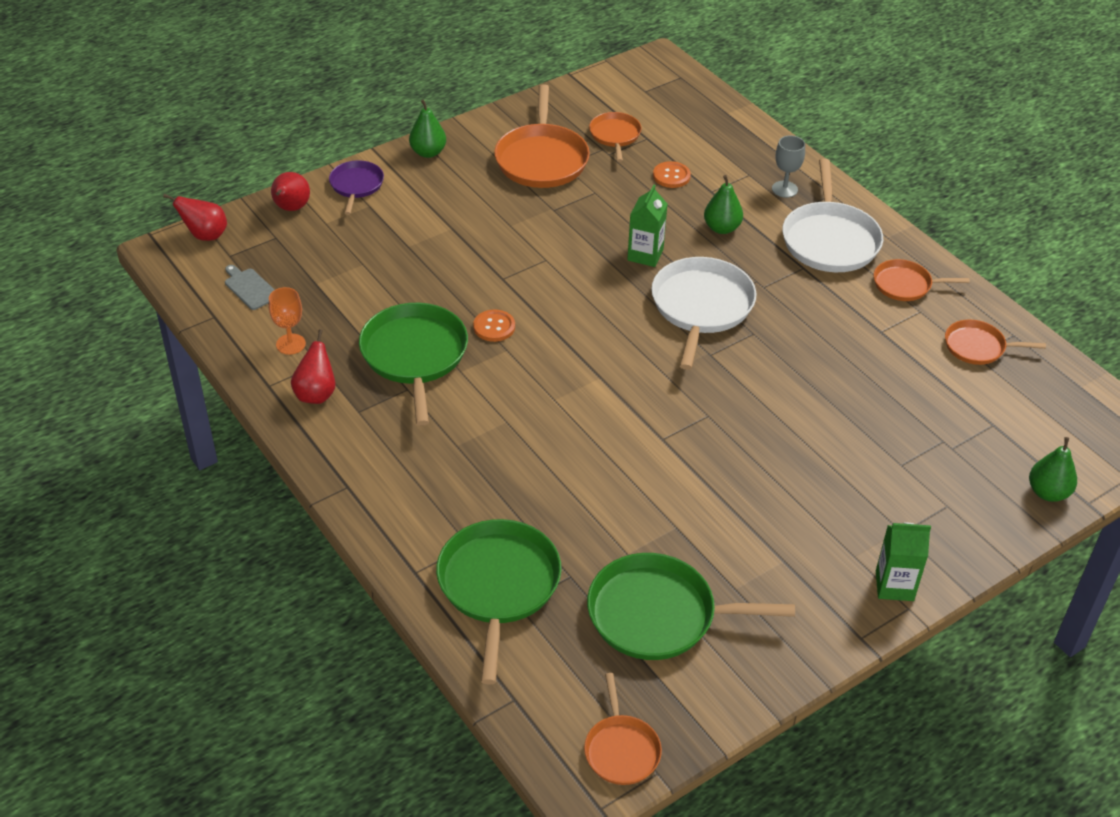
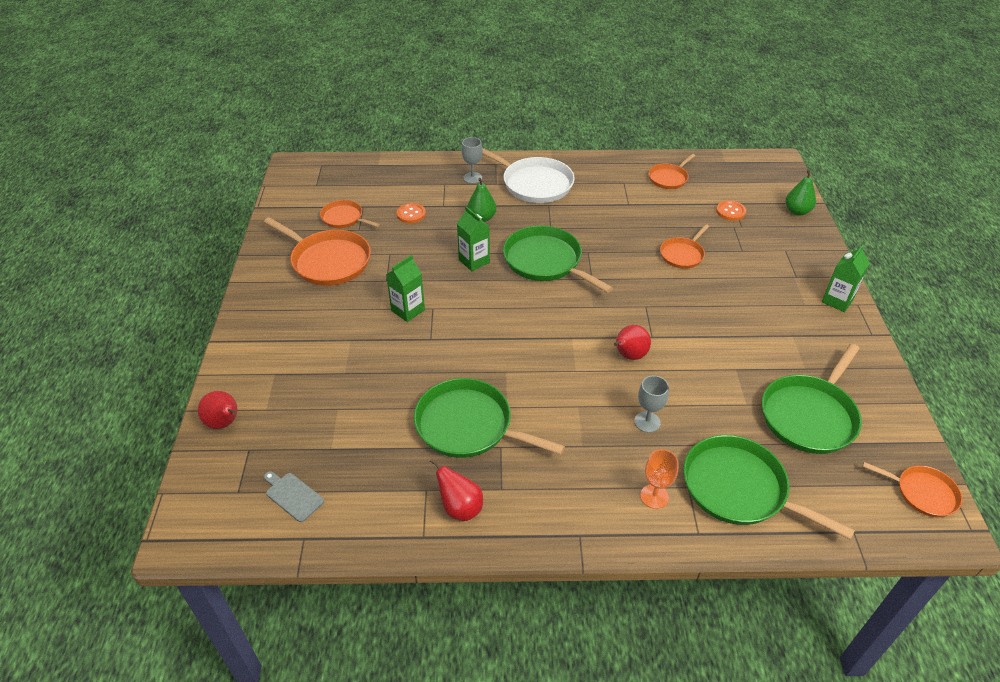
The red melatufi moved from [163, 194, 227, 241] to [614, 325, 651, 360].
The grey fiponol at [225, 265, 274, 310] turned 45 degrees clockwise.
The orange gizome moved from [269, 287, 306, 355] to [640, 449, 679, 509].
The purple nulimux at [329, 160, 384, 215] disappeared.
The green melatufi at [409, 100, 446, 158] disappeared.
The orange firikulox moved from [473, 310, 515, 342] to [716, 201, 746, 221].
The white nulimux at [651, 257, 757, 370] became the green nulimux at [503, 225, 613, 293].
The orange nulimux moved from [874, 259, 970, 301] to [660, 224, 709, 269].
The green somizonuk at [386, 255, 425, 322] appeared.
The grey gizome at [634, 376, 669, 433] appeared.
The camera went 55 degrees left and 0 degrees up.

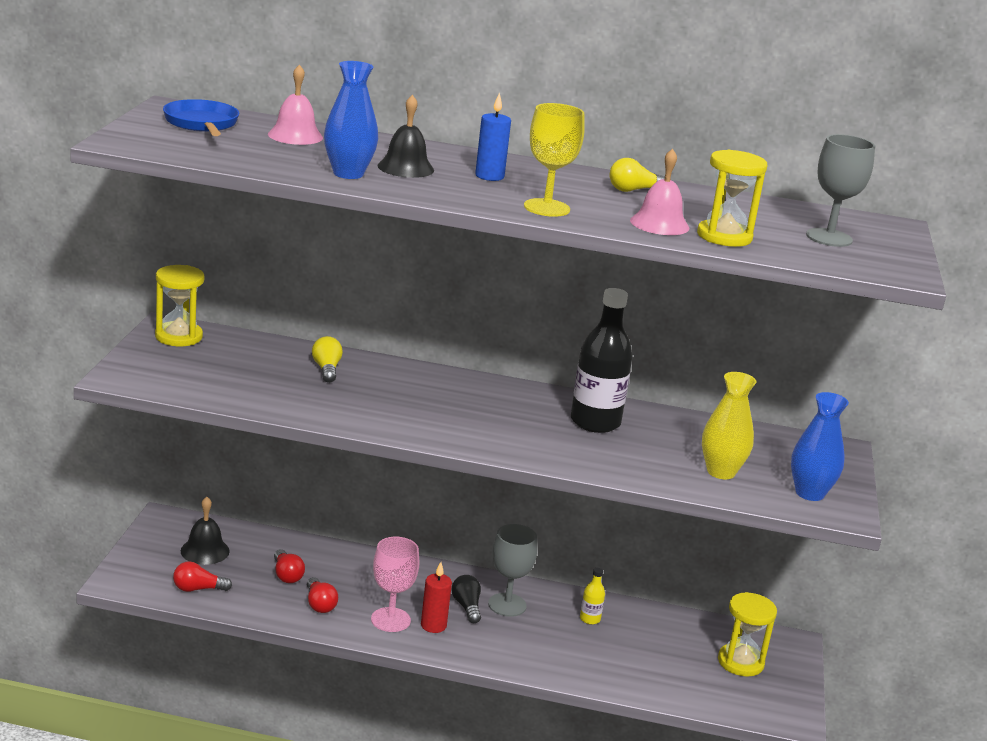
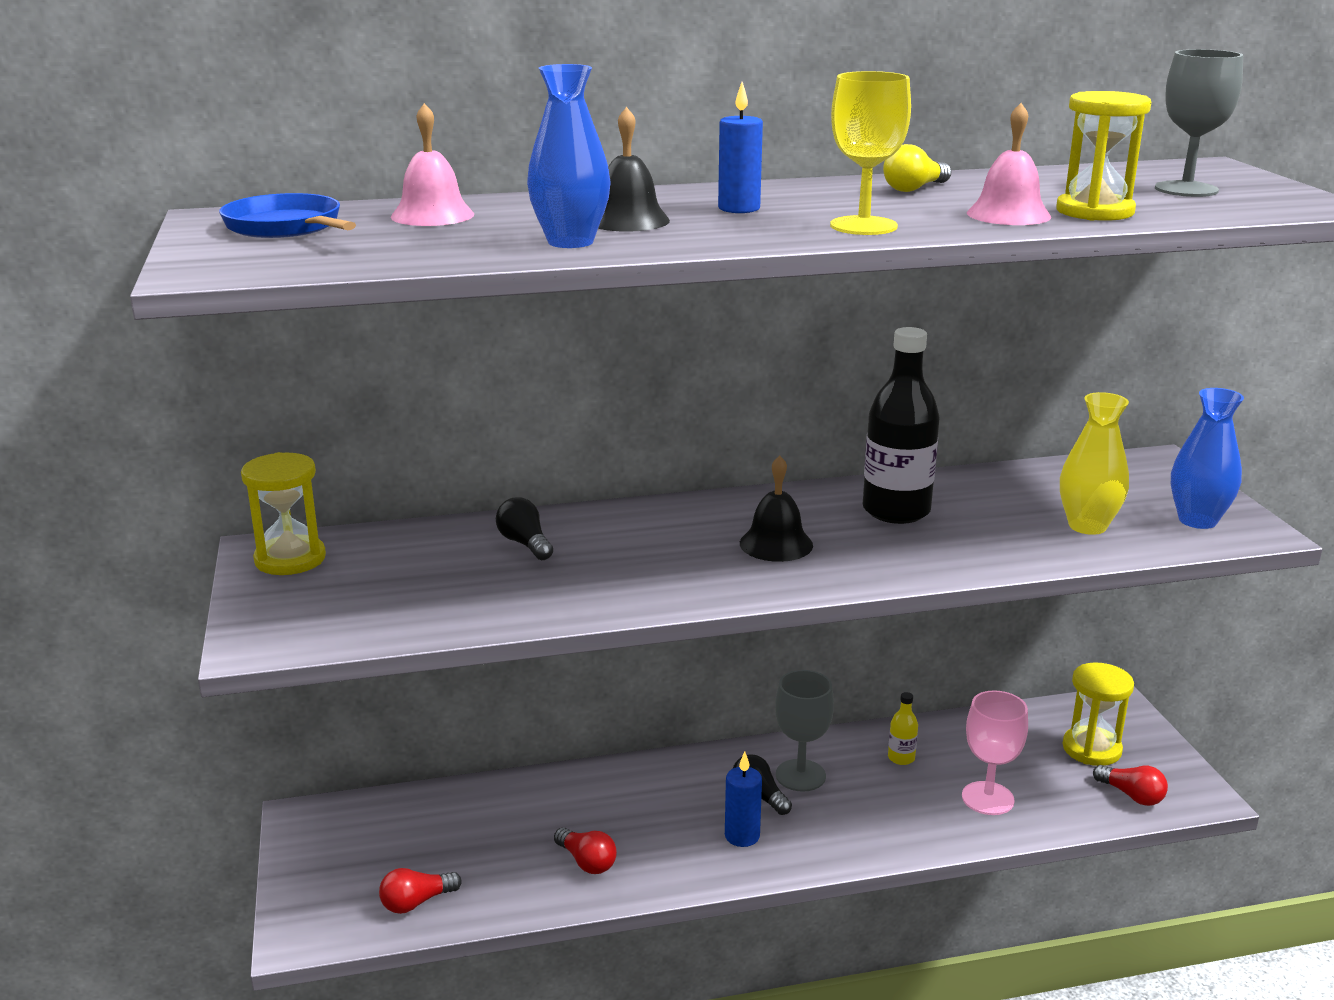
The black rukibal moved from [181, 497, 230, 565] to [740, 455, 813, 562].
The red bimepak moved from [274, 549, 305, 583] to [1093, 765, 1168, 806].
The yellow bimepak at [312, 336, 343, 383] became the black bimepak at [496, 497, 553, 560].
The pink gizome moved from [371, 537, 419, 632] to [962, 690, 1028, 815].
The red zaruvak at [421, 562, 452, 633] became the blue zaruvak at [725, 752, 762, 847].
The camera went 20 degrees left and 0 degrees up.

......

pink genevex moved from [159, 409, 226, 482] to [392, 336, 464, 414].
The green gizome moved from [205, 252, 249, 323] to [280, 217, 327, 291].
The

......

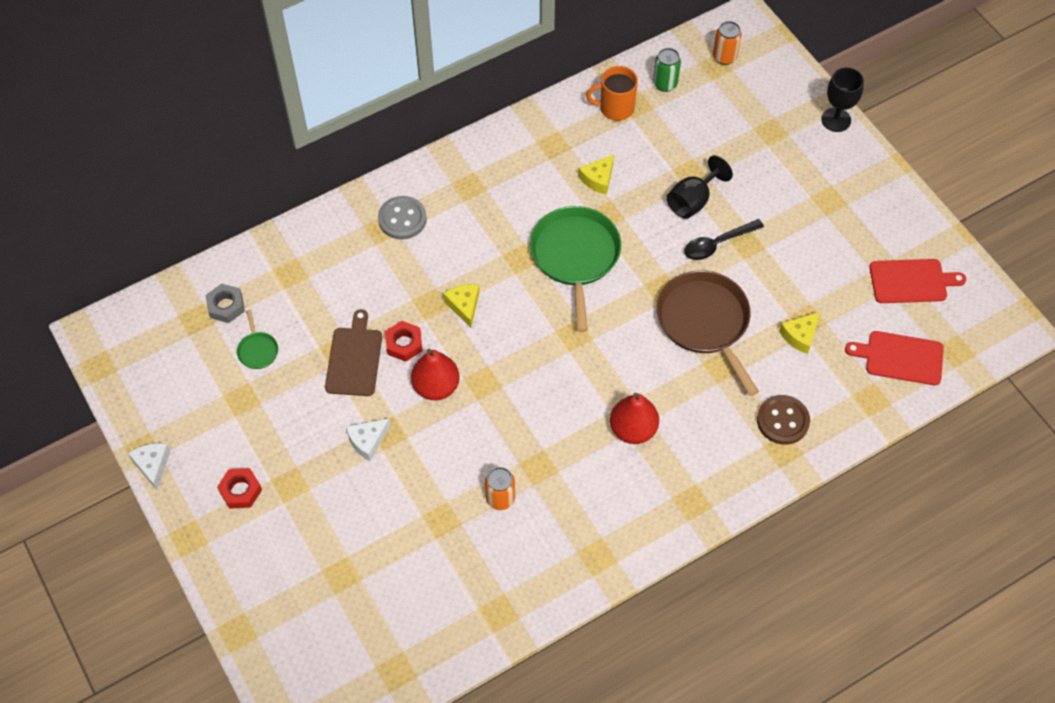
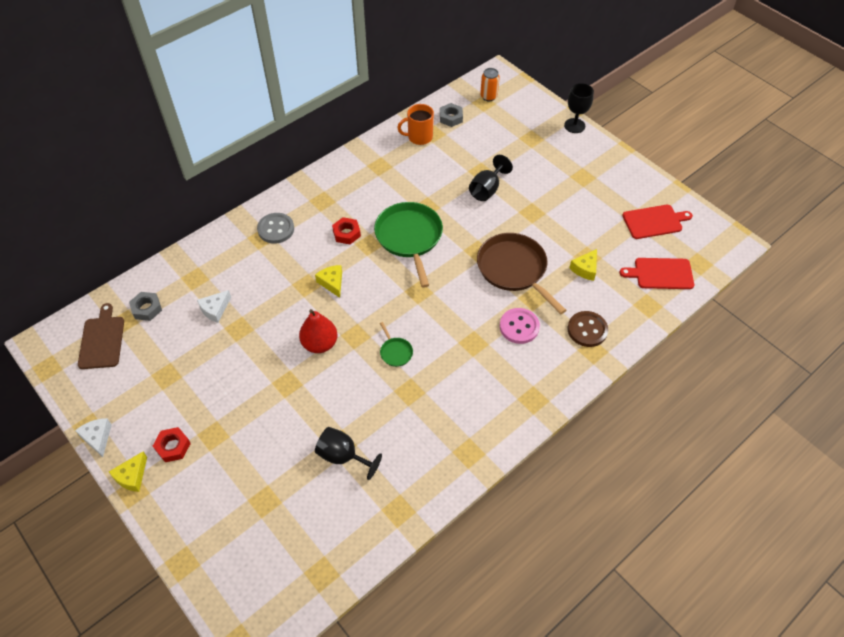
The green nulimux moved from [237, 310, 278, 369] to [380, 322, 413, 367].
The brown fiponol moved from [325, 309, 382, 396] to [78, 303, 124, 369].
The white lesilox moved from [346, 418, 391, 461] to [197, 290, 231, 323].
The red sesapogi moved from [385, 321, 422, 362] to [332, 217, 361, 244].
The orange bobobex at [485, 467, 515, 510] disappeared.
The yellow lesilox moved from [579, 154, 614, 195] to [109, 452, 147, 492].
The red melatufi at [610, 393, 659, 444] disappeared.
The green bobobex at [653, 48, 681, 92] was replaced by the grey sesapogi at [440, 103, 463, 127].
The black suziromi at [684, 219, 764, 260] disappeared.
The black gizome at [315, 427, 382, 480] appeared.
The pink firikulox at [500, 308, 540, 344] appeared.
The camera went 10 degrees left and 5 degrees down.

......

Exercise prompt - Begin with the line that has "The orange firikulox" in the listing above and end after the line that has "The grey gizome"; output those lines exactly.

Response below -
The orange firikulox moved from [473, 310, 515, 342] to [716, 201, 746, 221].
The white nulimux at [651, 257, 757, 370] became the green nulimux at [503, 225, 613, 293].
The orange nulimux moved from [874, 259, 970, 301] to [660, 224, 709, 269].
The green somizonuk at [386, 255, 425, 322] appeared.
The grey gizome at [634, 376, 669, 433] appeared.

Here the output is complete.